**PROBLEM STATEMENT**. Emit all the data exactly as provided.

**ENTRIES PROVIDED**.

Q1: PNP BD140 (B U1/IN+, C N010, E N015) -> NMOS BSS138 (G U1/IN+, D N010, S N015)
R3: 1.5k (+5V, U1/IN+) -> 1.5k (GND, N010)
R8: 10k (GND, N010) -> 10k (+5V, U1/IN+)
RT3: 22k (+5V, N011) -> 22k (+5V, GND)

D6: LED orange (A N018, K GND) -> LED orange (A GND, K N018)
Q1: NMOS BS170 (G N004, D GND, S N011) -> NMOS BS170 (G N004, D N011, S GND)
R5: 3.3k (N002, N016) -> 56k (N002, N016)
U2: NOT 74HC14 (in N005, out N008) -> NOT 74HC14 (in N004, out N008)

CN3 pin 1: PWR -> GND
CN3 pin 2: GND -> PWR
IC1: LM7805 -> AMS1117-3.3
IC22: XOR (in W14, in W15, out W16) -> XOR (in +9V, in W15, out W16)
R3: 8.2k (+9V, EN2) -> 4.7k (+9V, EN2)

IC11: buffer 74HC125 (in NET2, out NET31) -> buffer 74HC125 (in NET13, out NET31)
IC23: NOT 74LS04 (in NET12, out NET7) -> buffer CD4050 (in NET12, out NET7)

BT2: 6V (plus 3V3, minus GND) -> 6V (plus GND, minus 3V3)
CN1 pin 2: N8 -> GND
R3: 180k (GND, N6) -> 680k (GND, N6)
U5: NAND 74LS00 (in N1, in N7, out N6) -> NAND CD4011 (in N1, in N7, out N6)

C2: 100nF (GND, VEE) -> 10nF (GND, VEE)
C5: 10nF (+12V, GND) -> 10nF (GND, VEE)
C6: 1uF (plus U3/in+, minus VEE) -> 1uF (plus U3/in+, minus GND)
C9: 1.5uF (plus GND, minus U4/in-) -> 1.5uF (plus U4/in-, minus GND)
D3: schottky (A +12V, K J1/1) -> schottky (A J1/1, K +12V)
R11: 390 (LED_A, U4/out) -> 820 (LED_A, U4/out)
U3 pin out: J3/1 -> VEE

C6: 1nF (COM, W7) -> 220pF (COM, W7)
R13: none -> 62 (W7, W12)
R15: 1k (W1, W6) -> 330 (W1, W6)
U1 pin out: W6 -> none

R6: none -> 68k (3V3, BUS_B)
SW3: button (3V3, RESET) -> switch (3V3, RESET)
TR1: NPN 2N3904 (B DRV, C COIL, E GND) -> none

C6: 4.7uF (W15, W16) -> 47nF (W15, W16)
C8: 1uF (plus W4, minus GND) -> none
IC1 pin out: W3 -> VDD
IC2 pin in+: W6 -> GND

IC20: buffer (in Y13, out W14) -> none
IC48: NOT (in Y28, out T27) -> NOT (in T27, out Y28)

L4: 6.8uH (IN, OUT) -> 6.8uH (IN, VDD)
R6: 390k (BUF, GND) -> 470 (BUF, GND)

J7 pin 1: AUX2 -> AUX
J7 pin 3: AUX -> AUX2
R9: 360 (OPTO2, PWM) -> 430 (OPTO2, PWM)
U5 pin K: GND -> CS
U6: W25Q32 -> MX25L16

**FINISHED TASK**.
Q1: PNP BD140 (B U1/IN+, C N010, E N015) -> NMOS BSS138 (G U1/IN+, D N010, S N015)
R3: 1.5k (+5V, U1/IN+) -> 1.5k (GND, N010)
R8: 10k (GND, N010) -> 10k (+5V, U1/IN+)
RT3: 22k (+5V, N011) -> 22k (+5V, GND)

D6: LED orange (A N018, K GND) -> LED orange (A GND, K N018)
Q1: NMOS BS170 (G N004, D GND, S N011) -> NMOS BS170 (G N004, D N011, S GND)
R5: 3.3k (N002, N016) -> 56k (N002, N016)
U2: NOT 74HC14 (in N005, out N008) -> NOT 74HC14 (in N004, out N008)

CN3 pin 1: PWR -> GND
CN3 pin 2: GND -> PWR
IC1: LM7805 -> AMS1117-3.3
IC22: XOR (in W14, in W15, out W16) -> XOR (in +9V, in W15, out W16)
R3: 8.2k (+9V, EN2) -> 4.7k (+9V, EN2)

IC11: buffer 74HC125 (in NET2, out NET31) -> buffer 74HC125 (in NET13, out NET31)
IC23: NOT 74LS04 (in NET12, out NET7) -> buffer CD4050 (in NET12, out NET7)

BT2: 6V (plus 3V3, minus GND) -> 6V (plus GND, minus 3V3)
CN1 pin 2: N8 -> GND
R3: 180k (GND, N6) -> 680k (GND, N6)
U5: NAND 74LS00 (in N1, in N7, out N6) -> NAND CD4011 (in N1, in N7, out N6)

C2: 100nF (GND, VEE) -> 10nF (GND, VEE)
C5: 10nF (+12V, GND) -> 10nF (GND, VEE)
C6: 1uF (plus U3/in+, minus VEE) -> 1uF (plus U3/in+, minus GND)
C9: 1.5uF (plus GND, minus U4/in-) -> 1.5uF (plus U4/in-, minus GND)
D3: schottky (A +12V, K J1/1) -> schottky (A J1/1, K +12V)
R11: 390 (LED_A, U4/out) -> 820 (LED_A, U4/out)
U3 pin out: J3/1 -> VEE

C6: 1nF (COM, W7) -> 220pF (COM, W7)
R13: none -> 62 (W7, W12)
R15: 1k (W1, W6) -> 330 (W1, W6)
U1 pin out: W6 -> none

R6: none -> 68k (3V3, BUS_B)
SW3: button (3V3, RESET) -> switch (3V3, RESET)
TR1: NPN 2N3904 (B DRV, C COIL, E GND) -> none

C6: 4.7uF (W15, W16) -> 47nF (W15, W16)
C8: 1uF (plus W4, minus GND) -> none
IC1 pin out: W3 -> VDD
IC2 pin in+: W6 -> GND

IC20: buffer (in Y13, out W14) -> none
IC48: NOT (in Y28, out T27) -> NOT (in T27, out Y28)

L4: 6.8uH (IN, OUT) -> 6.8uH (IN, VDD)
R6: 390k (BUF, GND) -> 470 (BUF, GND)

J7 pin 1: AUX2 -> AUX
J7 pin 3: AUX -> AUX2
R9: 360 (OPTO2, PWM) -> 430 (OPTO2, PWM)
U5 pin K: GND -> CS
U6: W25Q32 -> MX25L16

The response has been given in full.